Stepwise shape edit descriptions
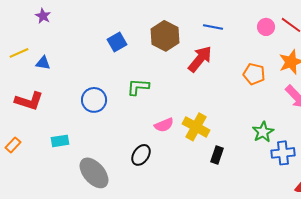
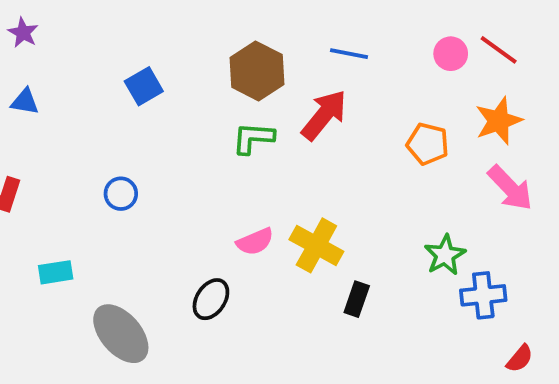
blue square: (117, 42) -> (144, 86), moved
blue triangle: (43, 63) -> (25, 102), moved
green L-shape: (138, 87) -> (253, 138), moved
blue circle: (94, 100) -> (121, 194), size x0.7

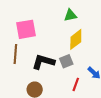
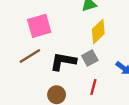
brown line: (15, 54) -> (30, 56), turned 60
red line: (76, 84) -> (93, 87), moved

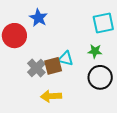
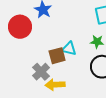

[WORK REQUIRED]
All that belongs in the answer is the lines from the line with "blue triangle: (43, 63) -> (25, 102), moved" through the closing line of the entries, inclusive, transcribed exactly and free of pictures.

[SOLUTION TO THE PROBLEM]
blue triangle: (43, 63) -> (25, 102), moved
green L-shape: (138, 87) -> (253, 138), moved
blue circle: (94, 100) -> (121, 194), size x0.7

brown line: (15, 54) -> (30, 56), turned 60
red line: (76, 84) -> (93, 87), moved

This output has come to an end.